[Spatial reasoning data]
=== Section Start ===
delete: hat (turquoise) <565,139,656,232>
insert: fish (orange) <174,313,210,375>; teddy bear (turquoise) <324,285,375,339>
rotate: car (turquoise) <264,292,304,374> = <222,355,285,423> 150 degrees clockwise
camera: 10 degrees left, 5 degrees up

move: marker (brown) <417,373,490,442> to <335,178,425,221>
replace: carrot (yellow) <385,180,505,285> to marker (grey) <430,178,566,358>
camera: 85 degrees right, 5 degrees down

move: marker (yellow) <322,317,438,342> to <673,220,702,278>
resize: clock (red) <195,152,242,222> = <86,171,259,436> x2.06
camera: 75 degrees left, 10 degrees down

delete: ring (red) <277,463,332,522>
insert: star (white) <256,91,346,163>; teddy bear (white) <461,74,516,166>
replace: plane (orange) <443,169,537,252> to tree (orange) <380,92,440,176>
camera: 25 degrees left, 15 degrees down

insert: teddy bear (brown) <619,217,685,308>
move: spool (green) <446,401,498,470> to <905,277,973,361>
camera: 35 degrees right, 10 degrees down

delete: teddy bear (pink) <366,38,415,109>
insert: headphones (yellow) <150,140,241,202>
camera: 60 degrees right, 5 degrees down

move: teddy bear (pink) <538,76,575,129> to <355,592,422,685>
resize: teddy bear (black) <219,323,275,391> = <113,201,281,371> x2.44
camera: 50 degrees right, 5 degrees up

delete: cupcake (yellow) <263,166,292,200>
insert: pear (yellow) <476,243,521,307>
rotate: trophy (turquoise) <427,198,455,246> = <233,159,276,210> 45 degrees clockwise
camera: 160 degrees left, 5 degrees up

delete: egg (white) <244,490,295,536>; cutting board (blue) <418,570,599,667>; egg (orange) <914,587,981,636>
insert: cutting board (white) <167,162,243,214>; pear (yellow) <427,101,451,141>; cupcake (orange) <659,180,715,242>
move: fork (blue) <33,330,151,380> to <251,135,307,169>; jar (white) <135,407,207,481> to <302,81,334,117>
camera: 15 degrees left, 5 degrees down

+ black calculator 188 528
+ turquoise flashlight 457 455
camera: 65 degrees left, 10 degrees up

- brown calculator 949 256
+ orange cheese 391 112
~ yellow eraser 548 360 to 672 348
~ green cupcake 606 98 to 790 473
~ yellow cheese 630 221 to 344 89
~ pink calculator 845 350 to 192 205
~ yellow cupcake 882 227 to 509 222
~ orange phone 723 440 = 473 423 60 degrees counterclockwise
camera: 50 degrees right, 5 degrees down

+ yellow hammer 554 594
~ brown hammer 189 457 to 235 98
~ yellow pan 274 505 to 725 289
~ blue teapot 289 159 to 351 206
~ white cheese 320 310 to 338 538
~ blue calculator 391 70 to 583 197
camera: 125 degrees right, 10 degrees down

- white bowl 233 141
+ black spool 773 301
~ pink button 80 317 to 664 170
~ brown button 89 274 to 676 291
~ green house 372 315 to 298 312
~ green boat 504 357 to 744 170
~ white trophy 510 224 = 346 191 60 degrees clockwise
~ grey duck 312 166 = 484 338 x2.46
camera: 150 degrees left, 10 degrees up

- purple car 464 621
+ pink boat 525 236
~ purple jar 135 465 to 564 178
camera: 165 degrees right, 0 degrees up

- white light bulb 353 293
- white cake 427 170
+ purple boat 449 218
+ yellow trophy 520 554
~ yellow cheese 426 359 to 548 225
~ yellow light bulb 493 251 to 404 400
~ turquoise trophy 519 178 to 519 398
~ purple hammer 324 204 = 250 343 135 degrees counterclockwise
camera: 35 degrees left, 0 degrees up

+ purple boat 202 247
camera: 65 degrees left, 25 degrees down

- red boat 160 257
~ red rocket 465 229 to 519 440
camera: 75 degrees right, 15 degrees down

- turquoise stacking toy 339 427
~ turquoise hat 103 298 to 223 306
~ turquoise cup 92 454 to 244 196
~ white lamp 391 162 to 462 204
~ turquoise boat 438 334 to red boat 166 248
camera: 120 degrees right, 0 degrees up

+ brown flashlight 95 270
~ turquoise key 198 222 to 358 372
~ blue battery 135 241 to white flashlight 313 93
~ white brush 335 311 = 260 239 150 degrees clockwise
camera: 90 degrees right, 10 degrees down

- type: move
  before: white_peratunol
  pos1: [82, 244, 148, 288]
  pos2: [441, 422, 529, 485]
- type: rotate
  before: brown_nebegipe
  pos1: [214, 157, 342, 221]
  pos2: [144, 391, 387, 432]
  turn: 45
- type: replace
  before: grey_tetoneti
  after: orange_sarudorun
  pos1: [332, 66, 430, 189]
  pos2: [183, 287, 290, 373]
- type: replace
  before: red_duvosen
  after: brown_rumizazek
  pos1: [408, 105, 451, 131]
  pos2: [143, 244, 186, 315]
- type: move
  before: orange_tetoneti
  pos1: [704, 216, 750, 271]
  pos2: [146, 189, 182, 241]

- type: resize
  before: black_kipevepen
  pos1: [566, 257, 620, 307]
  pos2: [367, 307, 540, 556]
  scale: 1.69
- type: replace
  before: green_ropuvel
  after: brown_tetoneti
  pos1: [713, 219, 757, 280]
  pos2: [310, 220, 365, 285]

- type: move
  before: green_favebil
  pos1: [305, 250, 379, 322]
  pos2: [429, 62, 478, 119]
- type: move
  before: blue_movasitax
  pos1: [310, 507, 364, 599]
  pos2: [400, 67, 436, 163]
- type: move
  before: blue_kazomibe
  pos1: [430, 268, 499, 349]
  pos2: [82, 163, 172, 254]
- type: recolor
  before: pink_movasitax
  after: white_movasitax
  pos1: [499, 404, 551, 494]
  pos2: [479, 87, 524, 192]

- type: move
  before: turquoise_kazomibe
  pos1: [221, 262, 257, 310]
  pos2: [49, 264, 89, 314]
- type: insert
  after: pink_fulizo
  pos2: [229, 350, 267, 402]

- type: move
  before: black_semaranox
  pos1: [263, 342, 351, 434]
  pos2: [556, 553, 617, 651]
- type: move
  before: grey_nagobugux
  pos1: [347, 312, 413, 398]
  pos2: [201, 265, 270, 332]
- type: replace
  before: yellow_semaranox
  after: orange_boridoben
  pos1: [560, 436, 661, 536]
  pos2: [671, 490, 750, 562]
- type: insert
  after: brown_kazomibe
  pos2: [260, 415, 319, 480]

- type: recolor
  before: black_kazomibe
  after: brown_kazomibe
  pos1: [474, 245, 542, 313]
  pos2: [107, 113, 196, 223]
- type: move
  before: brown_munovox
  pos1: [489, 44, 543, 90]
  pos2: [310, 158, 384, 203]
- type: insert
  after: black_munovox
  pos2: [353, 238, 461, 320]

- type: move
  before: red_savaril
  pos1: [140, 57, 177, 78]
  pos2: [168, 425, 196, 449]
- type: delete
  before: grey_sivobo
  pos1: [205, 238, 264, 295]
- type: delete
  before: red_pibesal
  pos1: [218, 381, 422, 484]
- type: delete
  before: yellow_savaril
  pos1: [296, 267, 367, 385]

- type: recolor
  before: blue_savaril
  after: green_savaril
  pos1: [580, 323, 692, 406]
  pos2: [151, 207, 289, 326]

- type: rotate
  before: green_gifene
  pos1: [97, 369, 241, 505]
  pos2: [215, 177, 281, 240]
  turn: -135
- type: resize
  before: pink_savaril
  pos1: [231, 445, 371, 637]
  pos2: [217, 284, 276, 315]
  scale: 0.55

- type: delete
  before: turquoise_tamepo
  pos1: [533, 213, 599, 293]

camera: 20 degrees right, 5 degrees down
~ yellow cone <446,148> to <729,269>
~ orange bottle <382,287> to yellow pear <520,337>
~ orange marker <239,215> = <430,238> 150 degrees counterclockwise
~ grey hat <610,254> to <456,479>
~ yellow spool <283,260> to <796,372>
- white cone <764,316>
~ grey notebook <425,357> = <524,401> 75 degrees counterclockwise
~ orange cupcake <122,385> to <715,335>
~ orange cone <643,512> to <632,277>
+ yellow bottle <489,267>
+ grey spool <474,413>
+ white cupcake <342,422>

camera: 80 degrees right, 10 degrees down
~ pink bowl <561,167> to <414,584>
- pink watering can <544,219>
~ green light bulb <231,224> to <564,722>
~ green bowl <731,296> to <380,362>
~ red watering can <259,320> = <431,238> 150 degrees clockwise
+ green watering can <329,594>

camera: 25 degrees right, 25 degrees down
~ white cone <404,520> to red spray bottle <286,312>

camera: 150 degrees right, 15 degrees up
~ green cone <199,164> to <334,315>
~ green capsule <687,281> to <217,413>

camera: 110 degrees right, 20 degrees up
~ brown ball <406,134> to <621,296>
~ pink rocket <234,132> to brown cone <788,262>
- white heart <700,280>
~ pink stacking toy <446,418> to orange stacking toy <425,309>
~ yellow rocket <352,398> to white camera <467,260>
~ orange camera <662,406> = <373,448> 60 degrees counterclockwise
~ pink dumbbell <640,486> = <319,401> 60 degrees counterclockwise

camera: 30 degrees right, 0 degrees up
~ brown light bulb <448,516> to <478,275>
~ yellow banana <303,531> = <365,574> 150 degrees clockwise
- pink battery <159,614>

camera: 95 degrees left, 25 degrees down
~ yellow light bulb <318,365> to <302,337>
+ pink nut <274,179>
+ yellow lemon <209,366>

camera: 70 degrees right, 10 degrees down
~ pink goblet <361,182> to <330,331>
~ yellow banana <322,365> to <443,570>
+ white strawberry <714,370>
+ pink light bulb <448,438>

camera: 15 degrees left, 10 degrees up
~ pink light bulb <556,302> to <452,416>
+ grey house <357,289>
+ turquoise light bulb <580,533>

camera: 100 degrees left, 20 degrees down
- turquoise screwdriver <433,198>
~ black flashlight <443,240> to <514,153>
=== Section End ===
* **Activity**
Starting at the line above that contains "pos2: [144, 391, 387, 432]", repeat each line exactly up to and including the line that contains "pos1: [704, 216, 750, 271]", and stop there.

* **Task result**
  pos2: [144, 391, 387, 432]
  turn: 45
- type: replace
  before: grey_tetoneti
  after: orange_sarudorun
  pos1: [332, 66, 430, 189]
  pos2: [183, 287, 290, 373]
- type: replace
  before: red_duvosen
  after: brown_rumizazek
  pos1: [408, 105, 451, 131]
  pos2: [143, 244, 186, 315]
- type: move
  before: orange_tetoneti
  pos1: [704, 216, 750, 271]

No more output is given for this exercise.